┌──

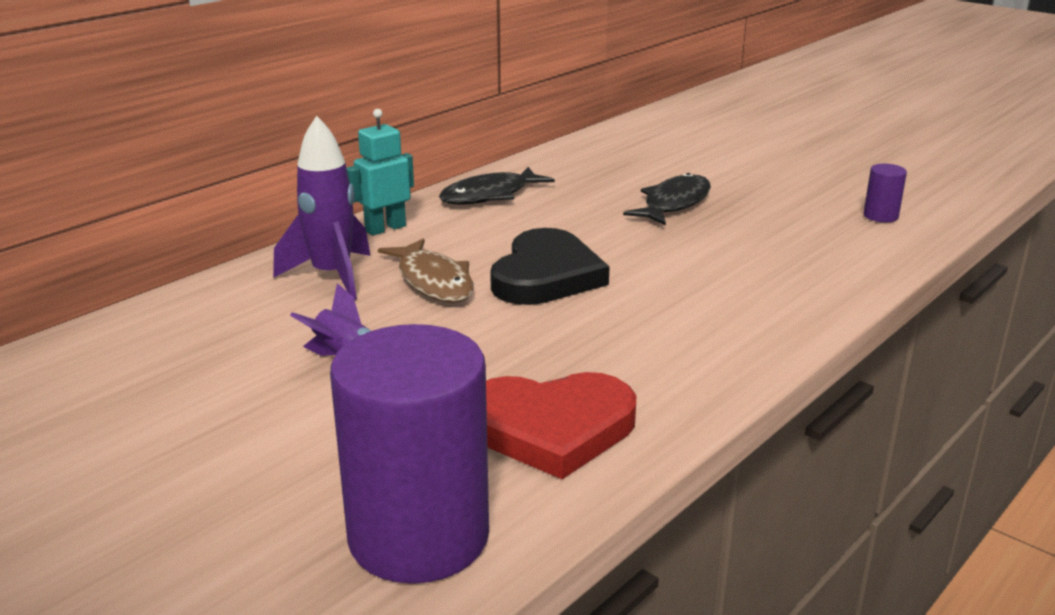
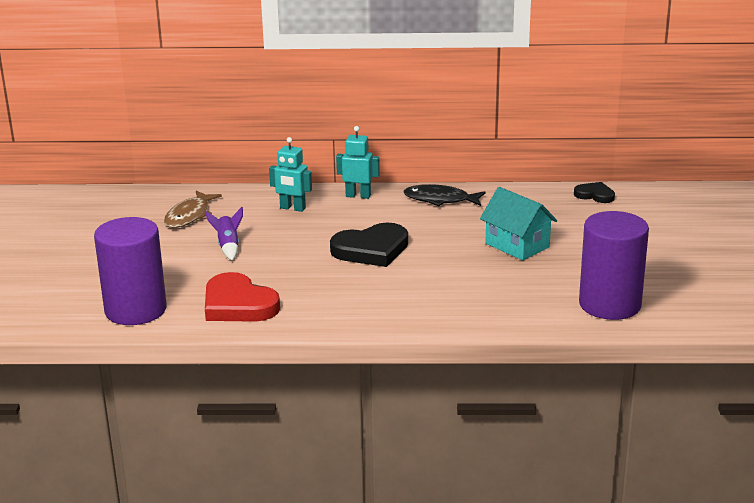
camera: 50 degrees right, 0 degrees up
(332, 276) = (292, 208): purple rocket -> turquoise robot
(433, 281) = (323, 229): brown fish -> brown fish (189, 215)
(621, 136) = (595, 195): none -> black heart
(674, 203) = (517, 245): black fish -> turquoise house
(880, 216) = (609, 305): purple cylinder -> purple cylinder, size x2.44

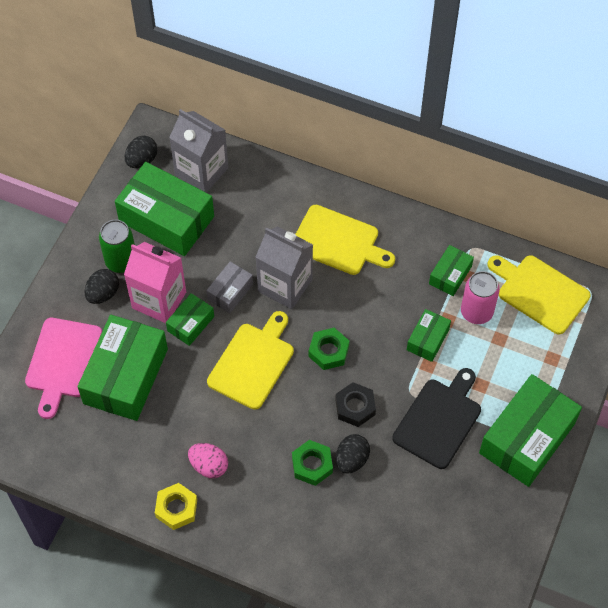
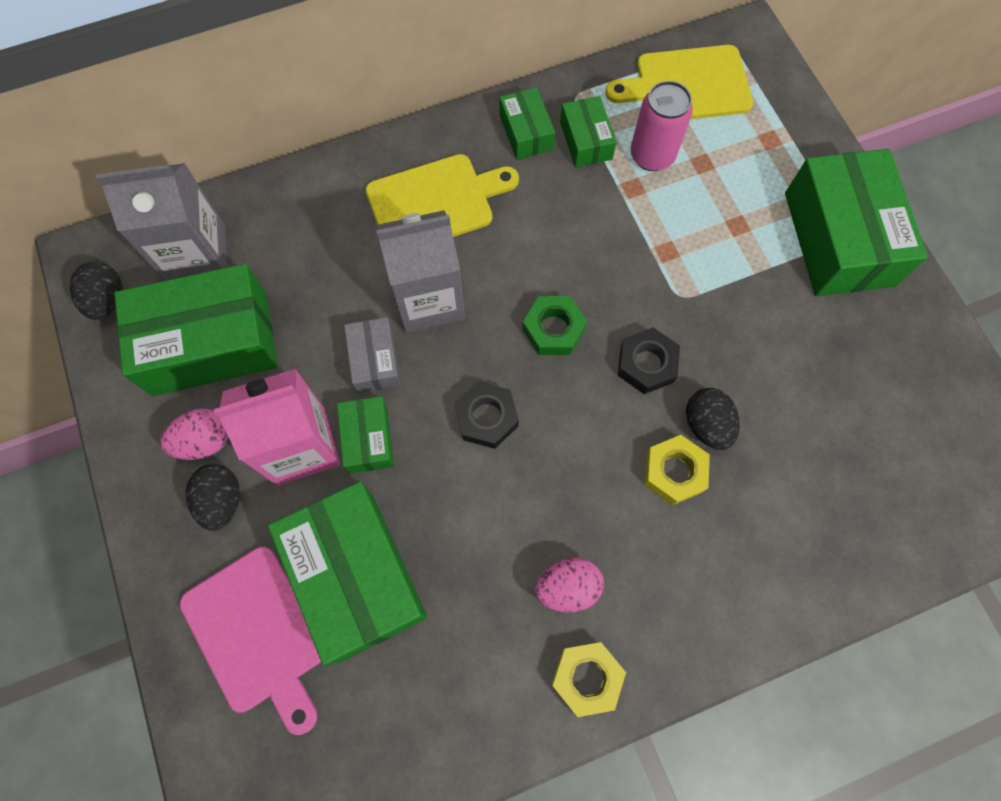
camera: 45 degrees left, 10 degrees up
(121, 261) = (205, 441): green can -> pink egg
(253, 362) = (486, 418): yellow cutting board -> black nut
(312, 465) = (674, 472): green nut -> yellow nut
(428, 339) = (637, 225): green box -> green box (526, 132)
(439, 420) = (741, 298): black cutting board -> none

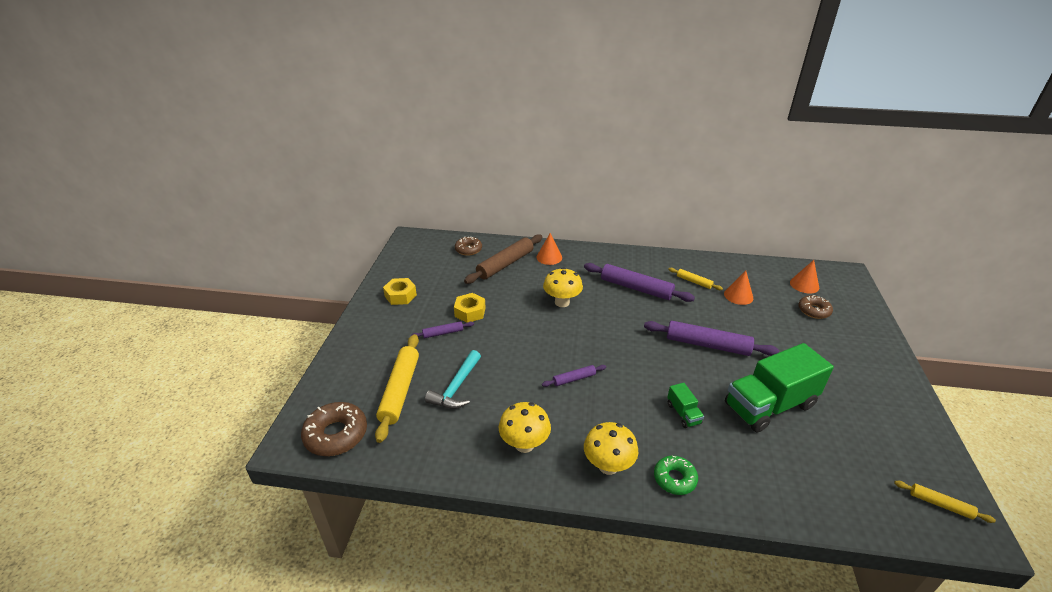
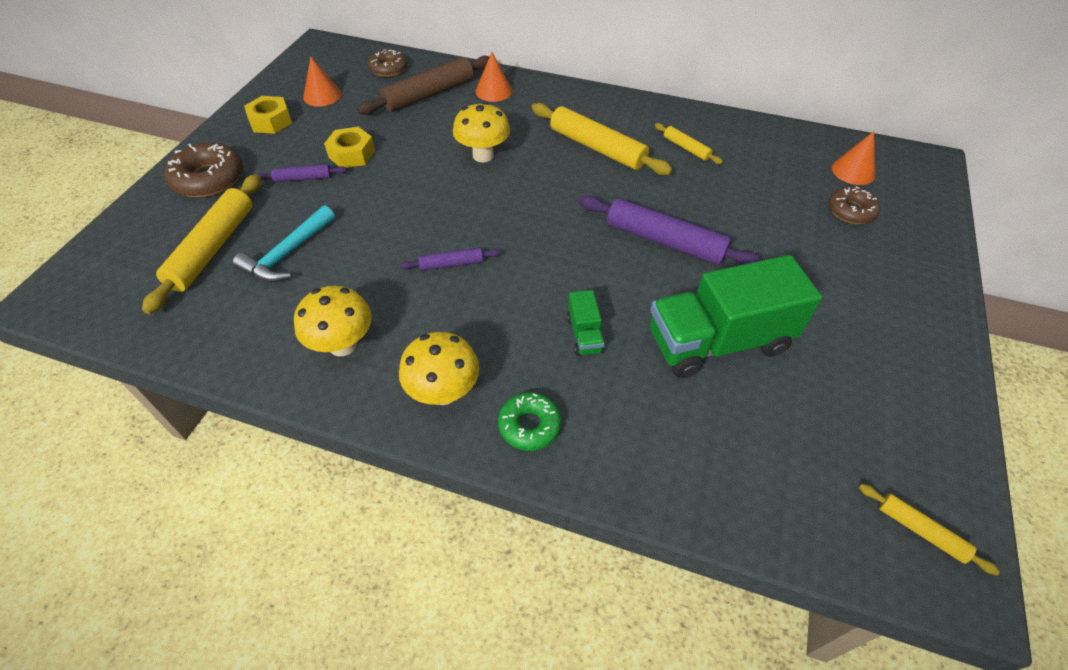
camera: 10 degrees right, 15 degrees up
(336, 434) = (106, 295): brown donut -> brown donut (209, 179)
(636, 288) = (597, 148): purple rolling pin -> yellow rolling pin
(738, 296) = (744, 176): orange cone -> orange cone (322, 95)

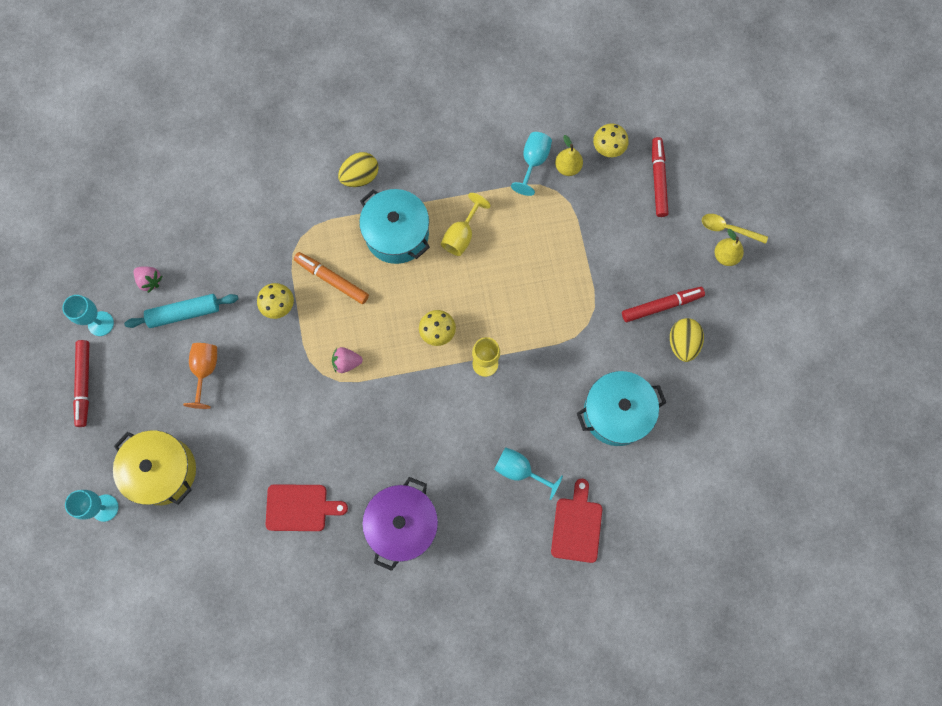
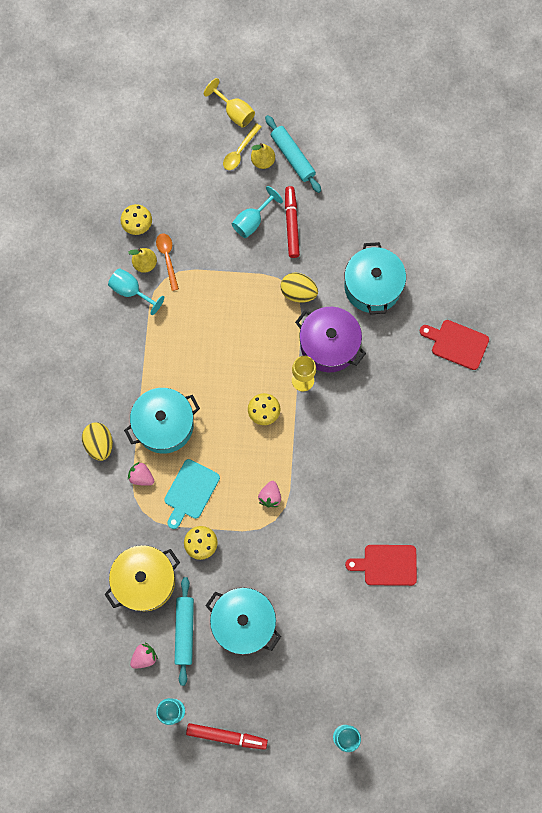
camera: 75 degrees left, 0 degrees up
(163, 471) = (325, 678): yellow pot -> yellow pot (145, 580)
(205, 370) = (243, 622): orange goblet -> turquoise pot
(300, 507) = (387, 565): red cutting board -> red cutting board turned 105 degrees counterclockwise
(332, 280) = (190, 492): orange marker -> turquoise cutting board
(336, 227) = (141, 476): none -> pink strawberry
(403, 524) = (422, 482): purple pot -> purple pot (329, 345)
(461, 235) = (181, 370): yellow goblet -> yellow goblet (234, 112)
(519, 470) = (400, 376): turquoise goblet -> turquoise goblet (252, 221)
(581, 188) = (167, 258): none -> orange spoon
(658, 179) = (179, 193): red marker -> none
(682, 343) = (328, 217): yellow egg -> yellow egg (298, 292)
(741, 286) = (292, 157): none -> turquoise rolling pin

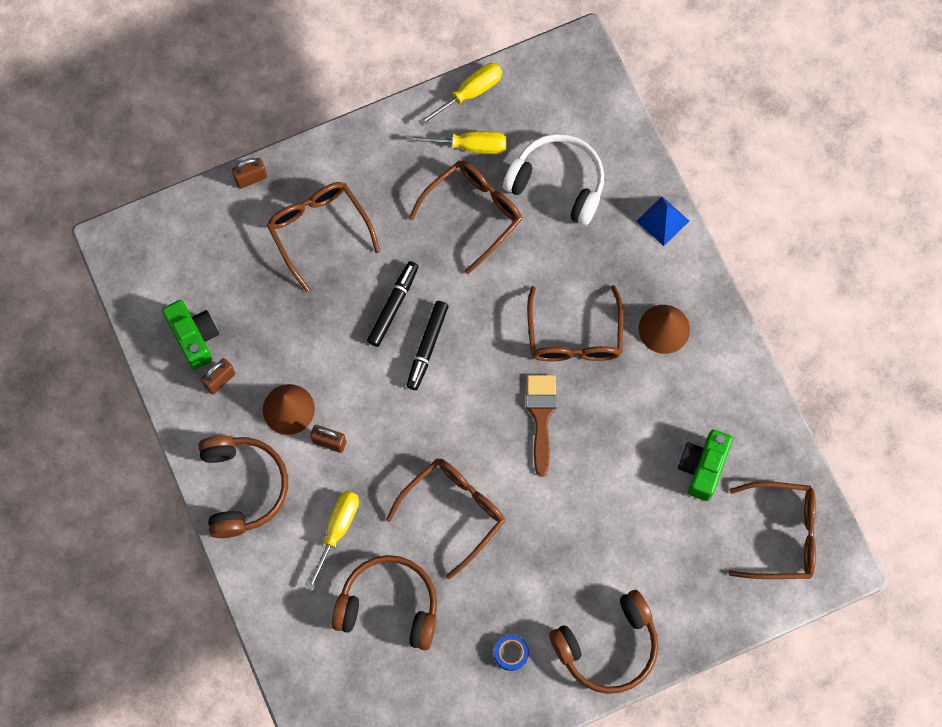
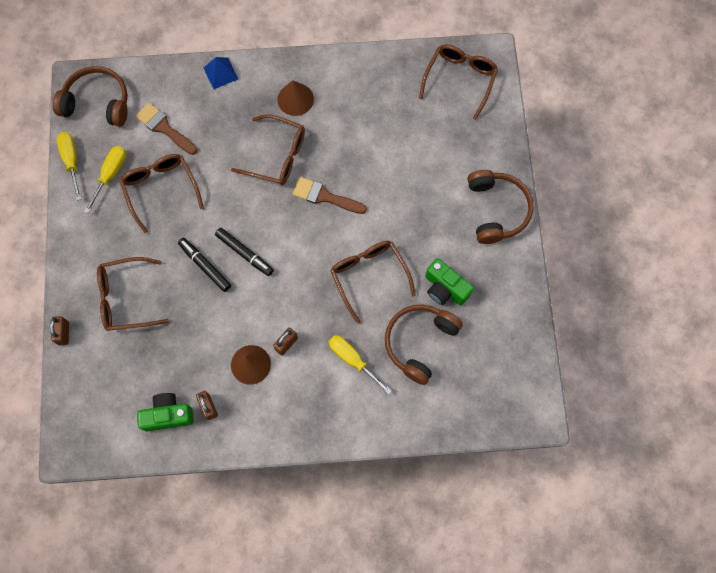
camera: 70 degrees left, 0 degrees up
(243, 487) = (296, 416): brown headphones -> brown headphones (97, 102)
(511, 653) = (480, 273): blue tape -> none
(558, 182) = (164, 128): white headphones -> brown brush
(702, 467) = (398, 110): green camera -> green camera (445, 288)

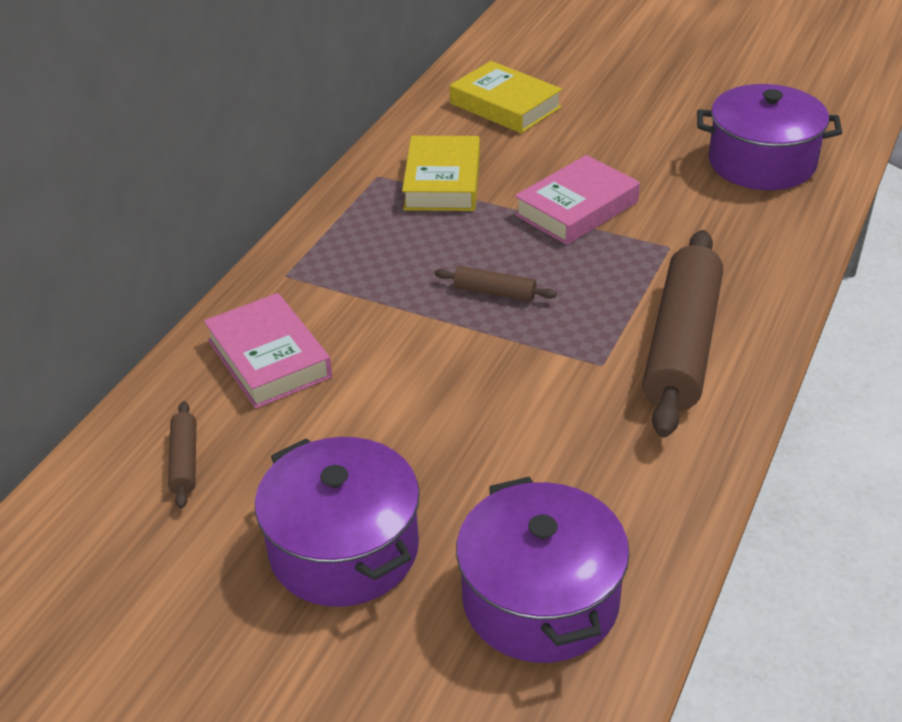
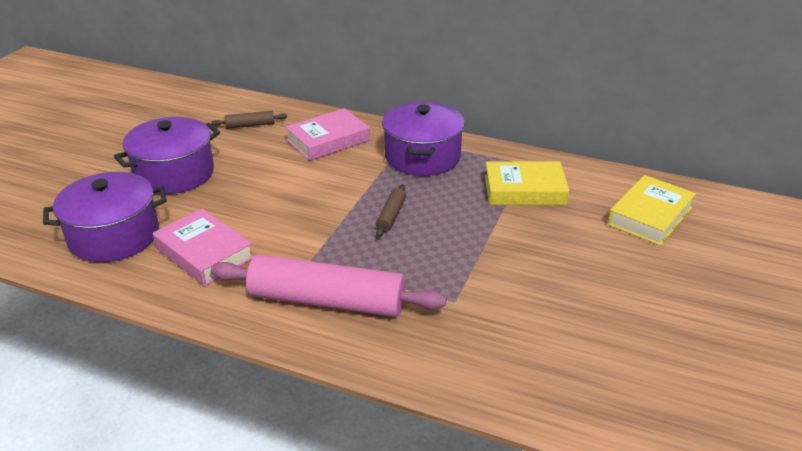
camera: 85 degrees right, 5 degrees down
(577, 208) = (501, 253): pink book -> pink book (204, 253)
(682, 345) = (327, 301): brown rolling pin -> pink rolling pin
(761, 162) = (606, 371): purple pot -> purple pot (422, 156)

└──

REQUIRED ACTION — Drop the pictures and reproduce the rest of the data exactly.

ANSWER SECTION —
camera: 50 degrees right, 0 degrees up
(332, 276) = (292, 208): purple rocket -> turquoise robot
(433, 281) = (323, 229): brown fish -> brown fish (189, 215)
(621, 136) = (595, 195): none -> black heart
(674, 203) = (517, 245): black fish -> turquoise house
(880, 216) = (609, 305): purple cylinder -> purple cylinder, size x2.44

camera: 45 degrees left, 10 degrees up
(121, 261) = (205, 441): green can -> pink egg
(253, 362) = (486, 418): yellow cutting board -> black nut
(312, 465) = (674, 472): green nut -> yellow nut
(428, 339) = (637, 225): green box -> green box (526, 132)
(439, 420) = (741, 298): black cutting board -> none

camera: 10 degrees right, 15 degrees up
(336, 434) = (106, 295): brown donut -> brown donut (209, 179)
(636, 288) = (597, 148): purple rolling pin -> yellow rolling pin
(738, 296) = (744, 176): orange cone -> orange cone (322, 95)

camera: 75 degrees left, 0 degrees up
(163, 471) = (325, 678): yellow pot -> yellow pot (145, 580)
(205, 370) = (243, 622): orange goblet -> turquoise pot
(300, 507) = (387, 565): red cutting board -> red cutting board turned 105 degrees counterclockwise
(332, 280) = (190, 492): orange marker -> turquoise cutting board
(336, 227) = (141, 476): none -> pink strawberry
(403, 524) = (422, 482): purple pot -> purple pot (329, 345)
(461, 235) = (181, 370): yellow goblet -> yellow goblet (234, 112)
(519, 470) = (400, 376): turquoise goblet -> turquoise goblet (252, 221)
(581, 188) = (167, 258): none -> orange spoon
(658, 179) = (179, 193): red marker -> none
(682, 343) = (328, 217): yellow egg -> yellow egg (298, 292)
(741, 286) = (292, 157): none -> turquoise rolling pin

camera: 70 degrees left, 0 degrees up
(243, 487) = (296, 416): brown headphones -> brown headphones (97, 102)
(511, 653) = (480, 273): blue tape -> none
(558, 182) = (164, 128): white headphones -> brown brush
(702, 467) = (398, 110): green camera -> green camera (445, 288)

camera: 85 degrees right, 5 degrees down
(577, 208) = (501, 253): pink book -> pink book (204, 253)
(682, 345) = (327, 301): brown rolling pin -> pink rolling pin
(761, 162) = (606, 371): purple pot -> purple pot (422, 156)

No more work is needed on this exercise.